EXTRACTED DATA:
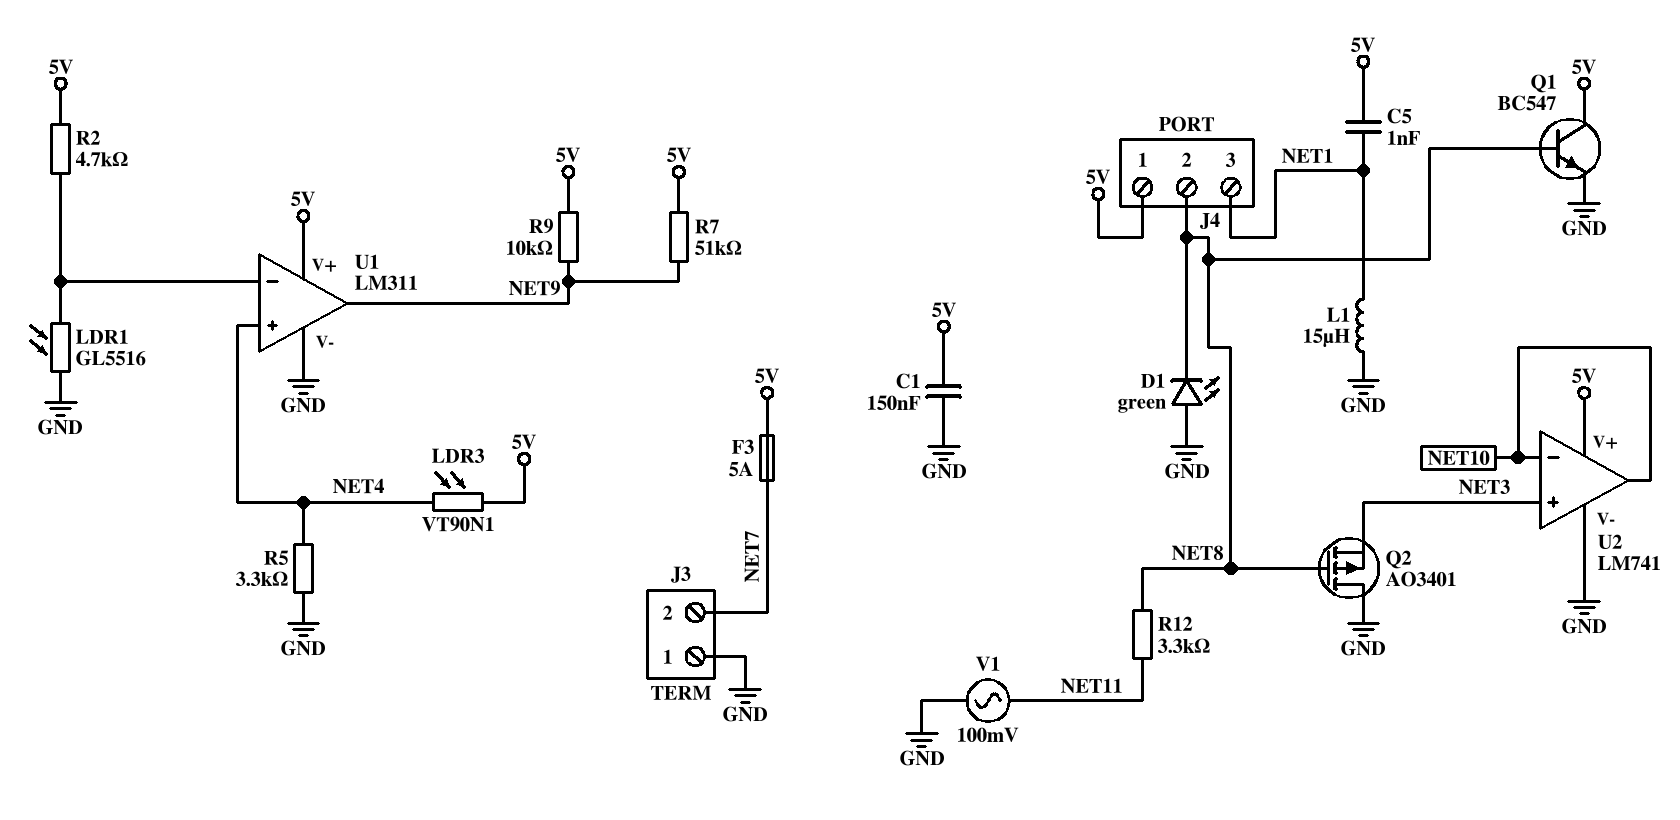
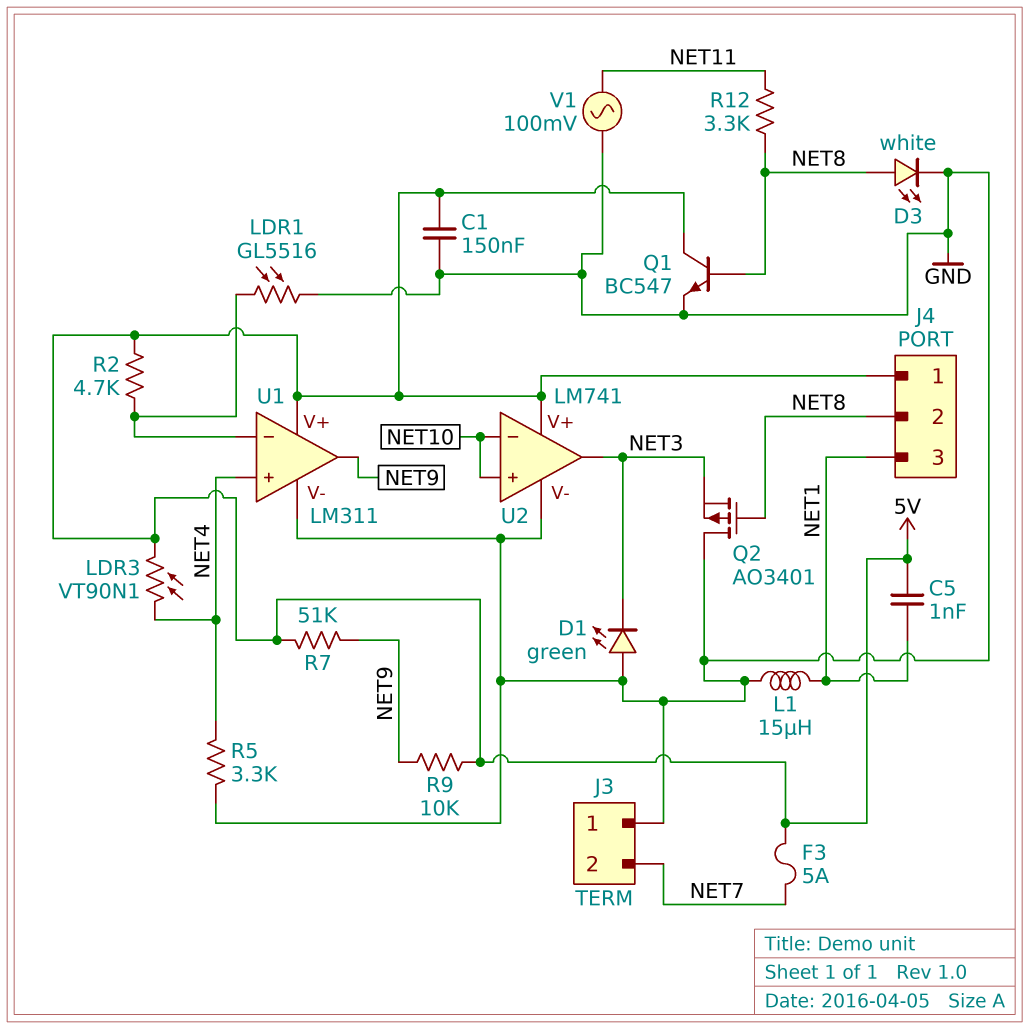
D1: LED green (A GND, K NET8) -> LED green (A GND, K NET3)
D3: none -> LED white (A NET8, K GND)
U2 pin in+: NET3 -> NET10
U2 pin out: NET10 -> NET3

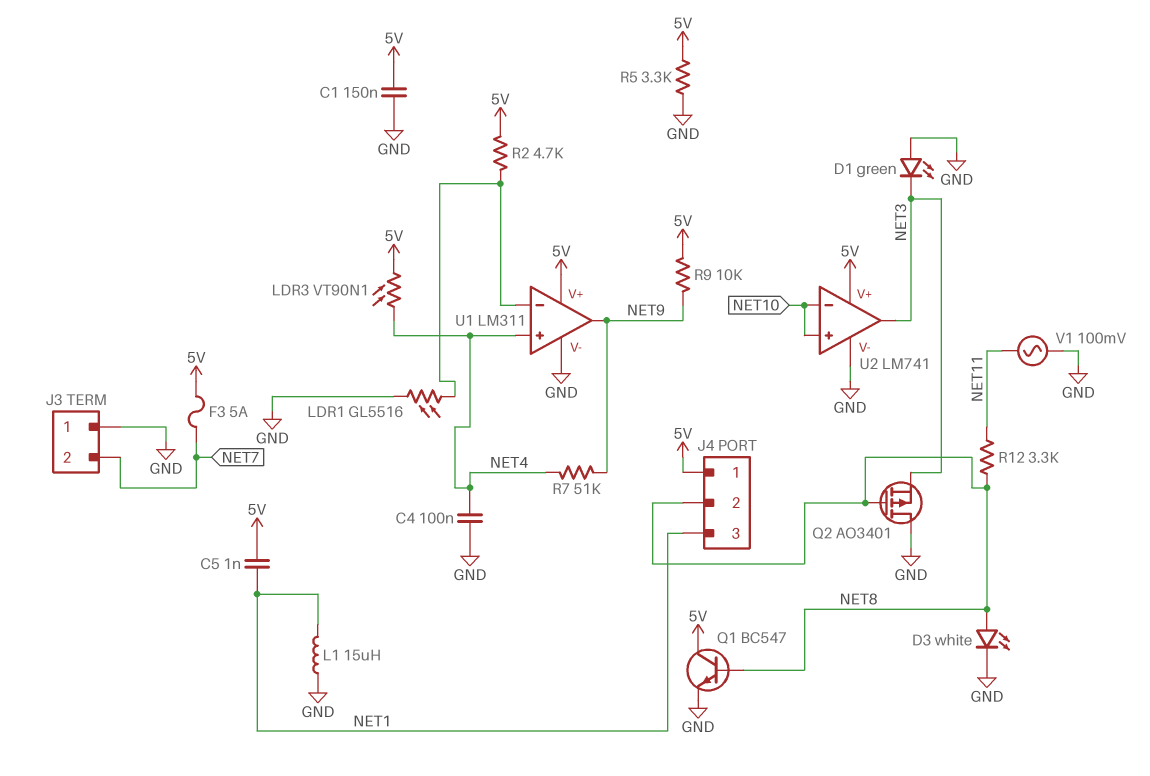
C4: none -> 100nF (GND, NET4)
R5: 3.3k (GND, NET4) -> 3.3k (5V, GND)
R7: 51k (5V, NET9) -> 51k (NET4, NET9)

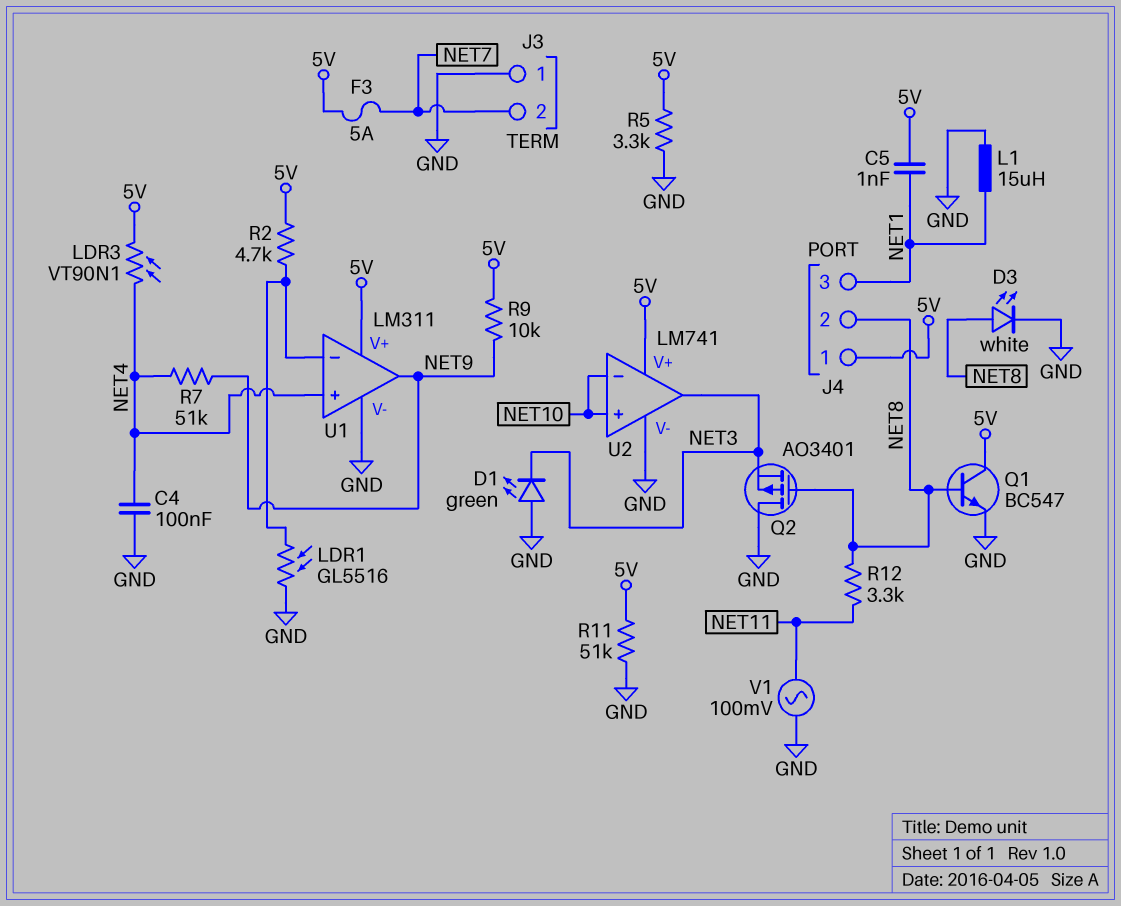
C1: 150nF (5V, GND) -> none
R11: none -> 51k (5V, GND)

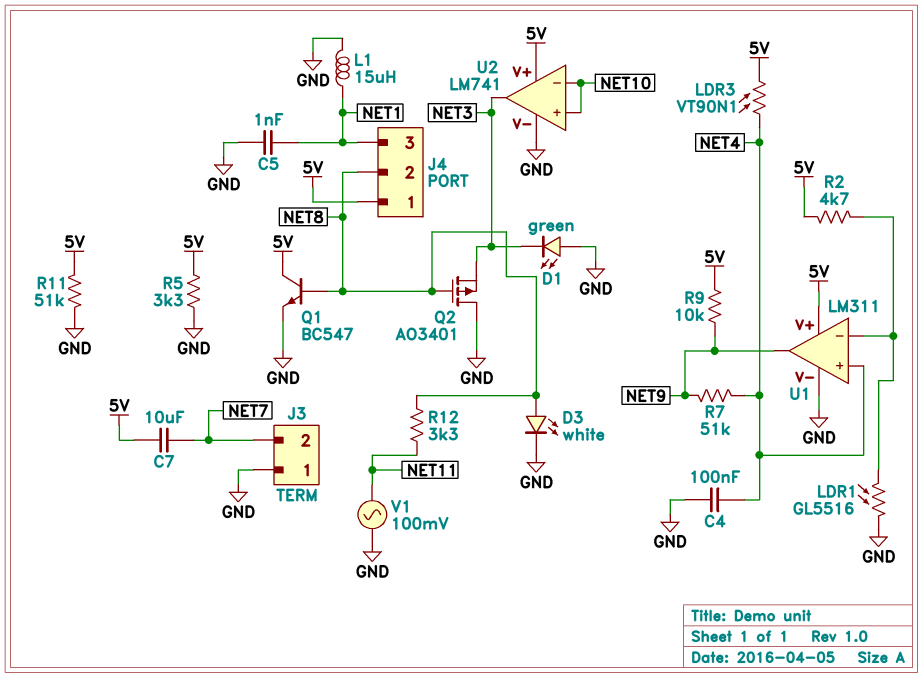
C5: 1nF (5V, NET1) -> 1nF (GND, NET1)
C7: none -> 10uF (5V, NET7)
F3: 5A (5V, NET7) -> none

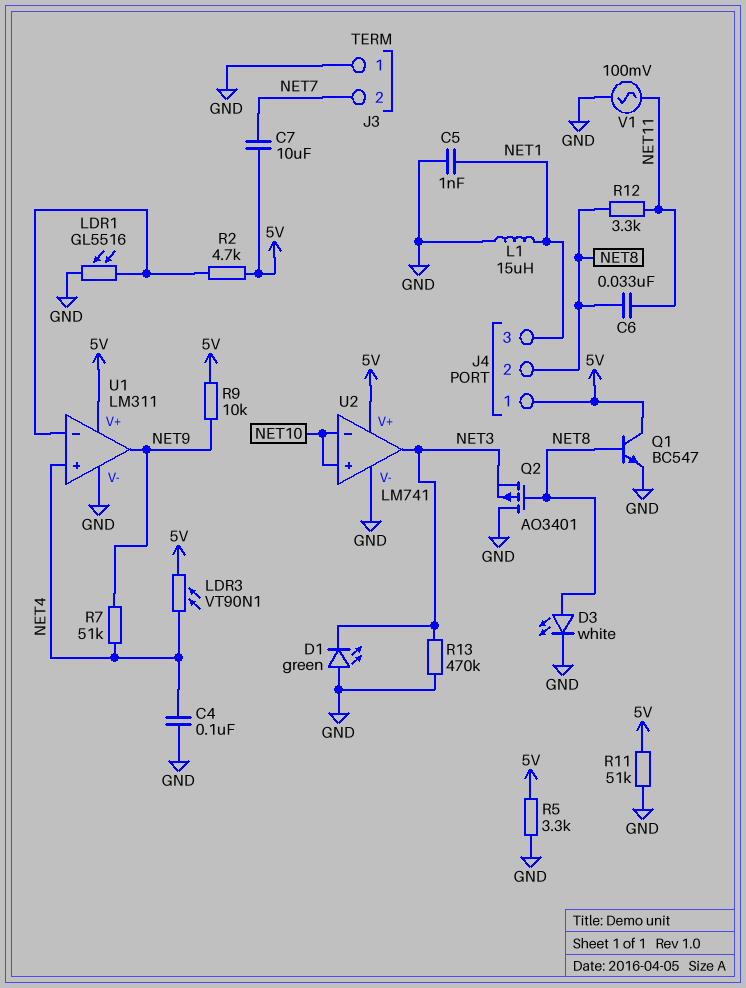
C6: none -> 33nF (NET8, NET11)
R13: none -> 470k (GND, NET3)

TASK: Copy only this from above: the line containing "D3: none -> LED white (A NET8, K GND)", the line containing "R11: none -> 51k (5V, GND)", and all lines between, printed exactly. Leave out the pictures.

SOLUTION FOR THIS PROBLEM:
D3: none -> LED white (A NET8, K GND)
U2 pin in+: NET3 -> NET10
U2 pin out: NET10 -> NET3

C4: none -> 100nF (GND, NET4)
R5: 3.3k (GND, NET4) -> 3.3k (5V, GND)
R7: 51k (5V, NET9) -> 51k (NET4, NET9)

C1: 150nF (5V, GND) -> none
R11: none -> 51k (5V, GND)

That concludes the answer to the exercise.